--- Material to process Enclosed Below ---

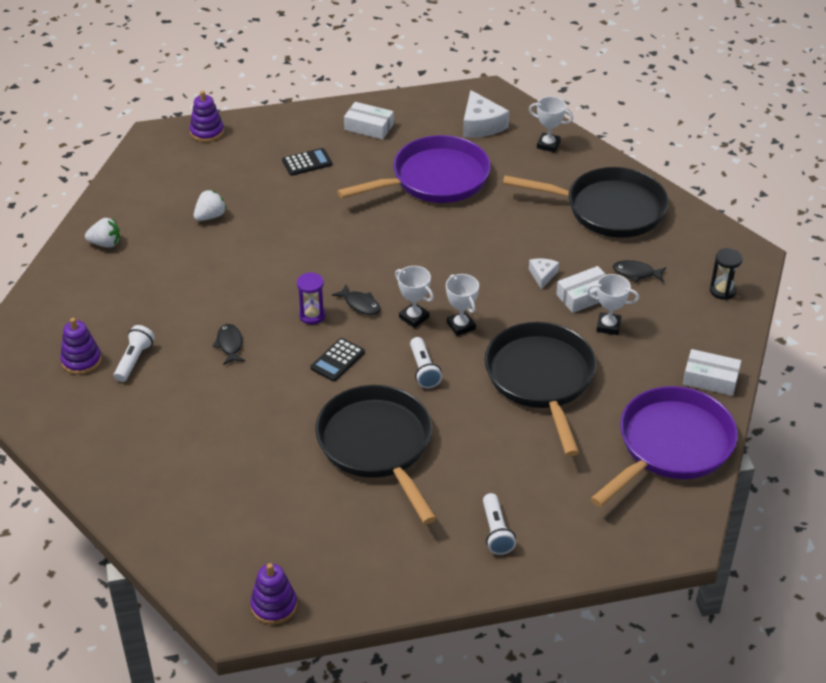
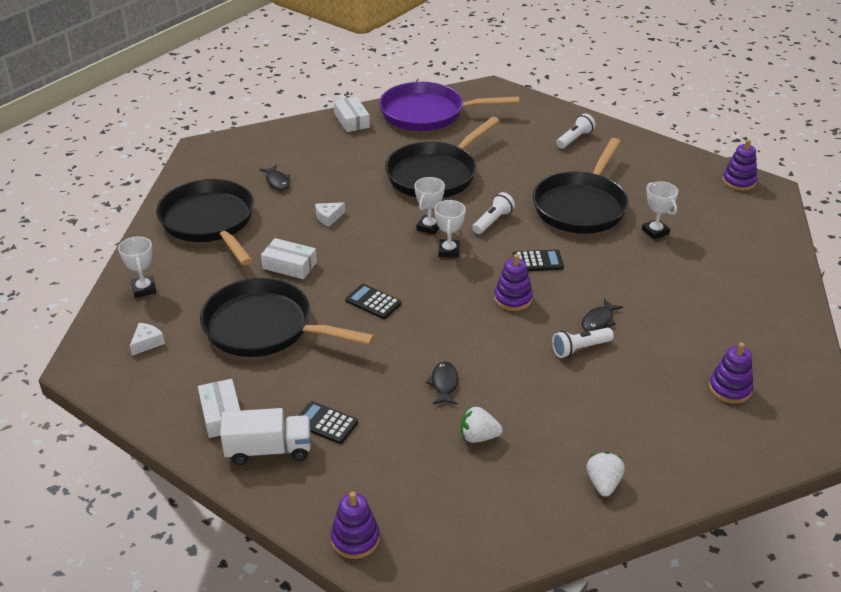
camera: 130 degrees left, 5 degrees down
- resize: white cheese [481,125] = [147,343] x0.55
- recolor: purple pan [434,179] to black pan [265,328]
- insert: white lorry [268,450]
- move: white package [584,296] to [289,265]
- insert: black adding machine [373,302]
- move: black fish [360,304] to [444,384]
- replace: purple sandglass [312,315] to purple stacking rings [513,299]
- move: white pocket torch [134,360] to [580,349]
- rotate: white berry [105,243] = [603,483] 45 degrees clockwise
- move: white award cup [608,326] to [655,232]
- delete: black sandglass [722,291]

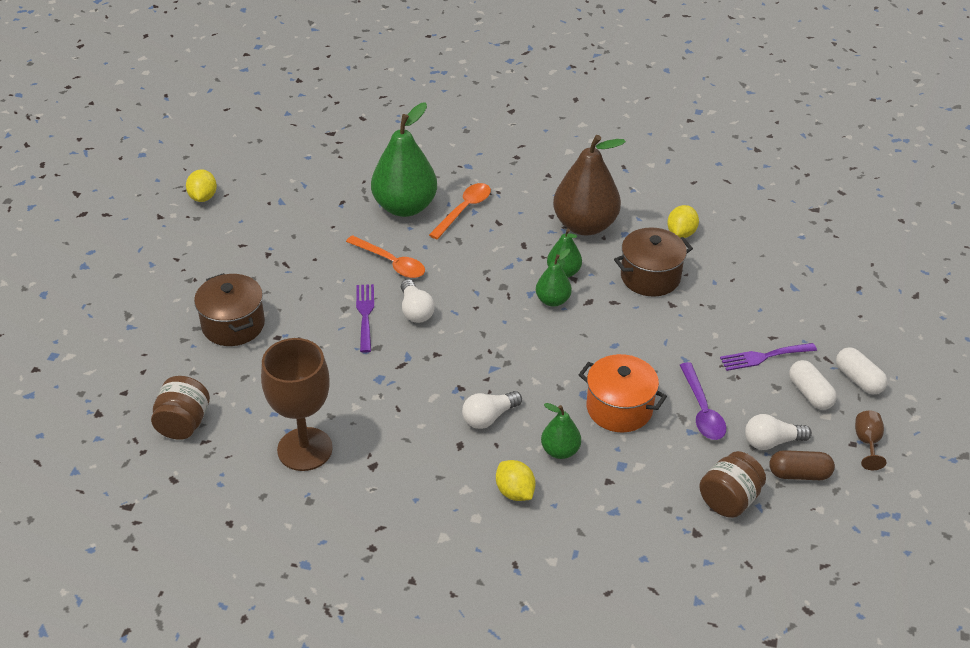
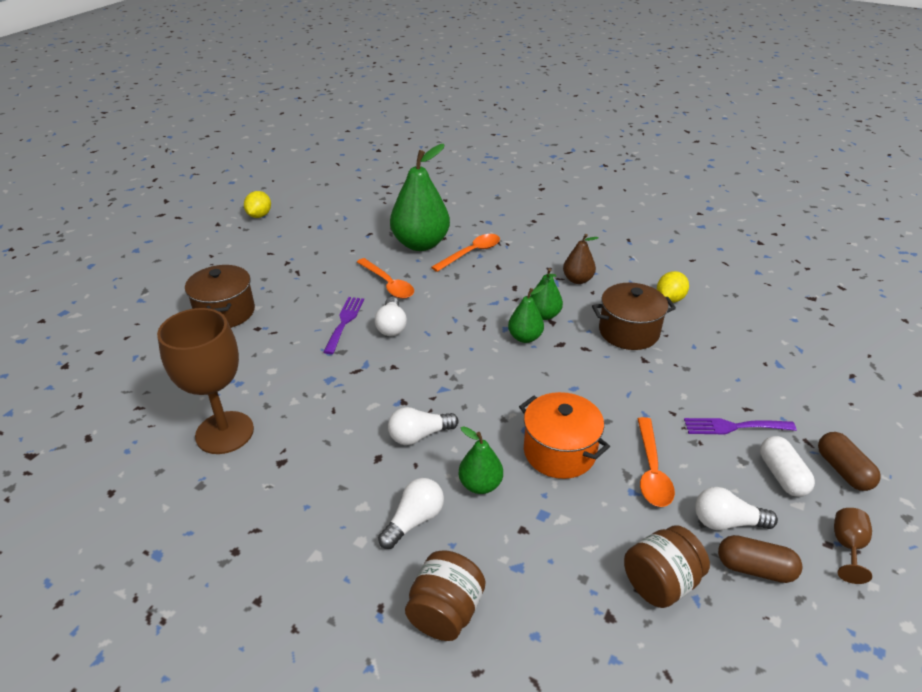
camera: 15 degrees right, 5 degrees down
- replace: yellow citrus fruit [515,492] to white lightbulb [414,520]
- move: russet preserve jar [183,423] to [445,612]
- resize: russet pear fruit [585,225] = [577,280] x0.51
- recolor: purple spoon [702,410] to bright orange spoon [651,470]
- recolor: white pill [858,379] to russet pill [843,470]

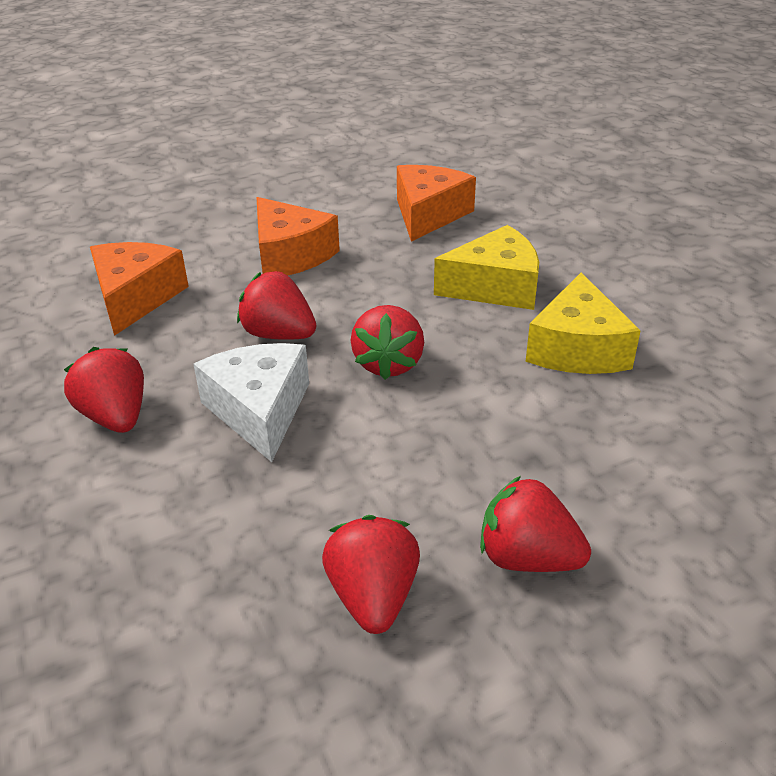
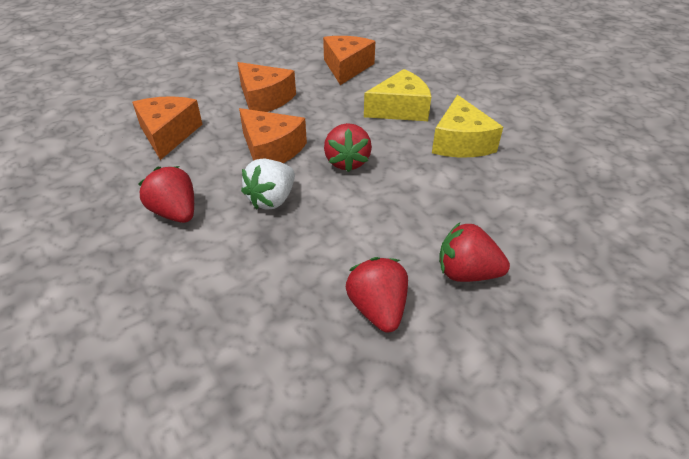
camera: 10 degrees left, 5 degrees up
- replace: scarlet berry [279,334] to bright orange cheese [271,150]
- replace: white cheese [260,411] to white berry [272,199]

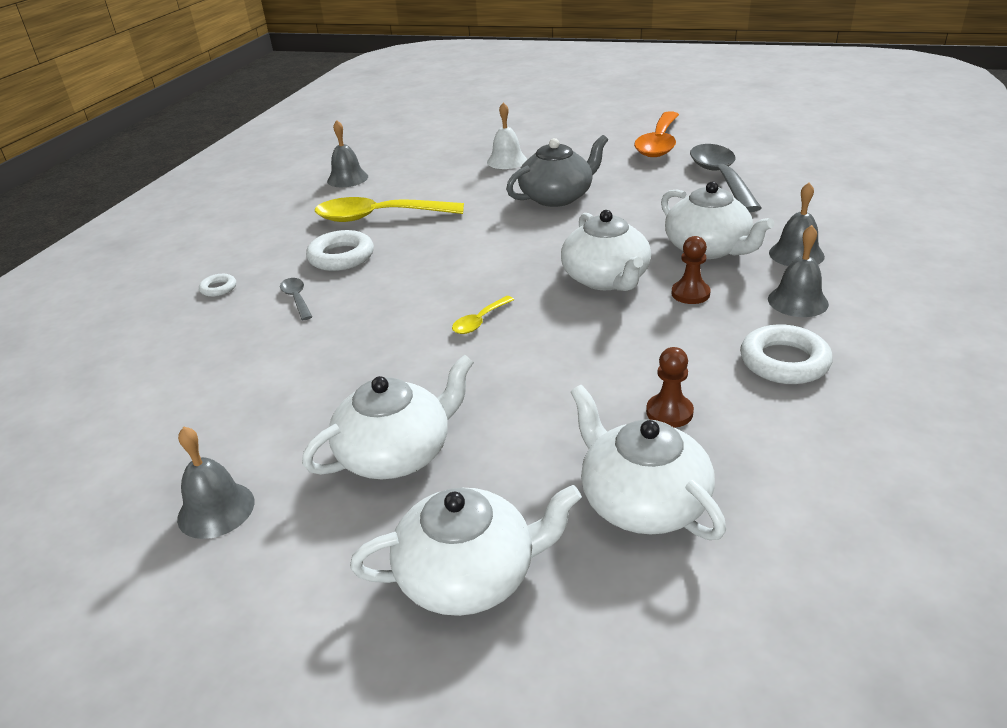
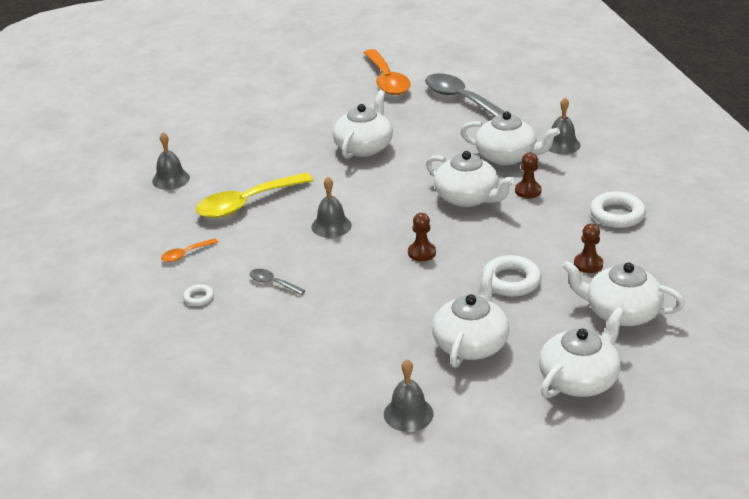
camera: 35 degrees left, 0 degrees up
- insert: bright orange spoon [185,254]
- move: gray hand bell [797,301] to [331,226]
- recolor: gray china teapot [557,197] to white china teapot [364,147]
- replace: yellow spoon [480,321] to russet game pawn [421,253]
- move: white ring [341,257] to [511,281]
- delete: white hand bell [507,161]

--- End of Enclosed Material to process ---

◆ **Task item**
Which lines run from the one containing "- recolor: purple pan" through the last line of the entries above? Output them exactly, both ends included, with no pictures.

◆ **Task solution**
- recolor: purple pan [434,179] to black pan [265,328]
- insert: white lorry [268,450]
- move: white package [584,296] to [289,265]
- insert: black adding machine [373,302]
- move: black fish [360,304] to [444,384]
- replace: purple sandglass [312,315] to purple stacking rings [513,299]
- move: white pocket torch [134,360] to [580,349]
- rotate: white berry [105,243] = [603,483] 45 degrees clockwise
- move: white award cup [608,326] to [655,232]
- delete: black sandglass [722,291]

camera: 15 degrees right, 5 degrees down
- replace: yellow citrus fruit [515,492] to white lightbulb [414,520]
- move: russet preserve jar [183,423] to [445,612]
- resize: russet pear fruit [585,225] = [577,280] x0.51
- recolor: purple spoon [702,410] to bright orange spoon [651,470]
- recolor: white pill [858,379] to russet pill [843,470]

camera: 10 degrees left, 5 degrees up
- replace: scarlet berry [279,334] to bright orange cheese [271,150]
- replace: white cheese [260,411] to white berry [272,199]

camera: 35 degrees left, 0 degrees up
- insert: bright orange spoon [185,254]
- move: gray hand bell [797,301] to [331,226]
- recolor: gray china teapot [557,197] to white china teapot [364,147]
- replace: yellow spoon [480,321] to russet game pawn [421,253]
- move: white ring [341,257] to [511,281]
- delete: white hand bell [507,161]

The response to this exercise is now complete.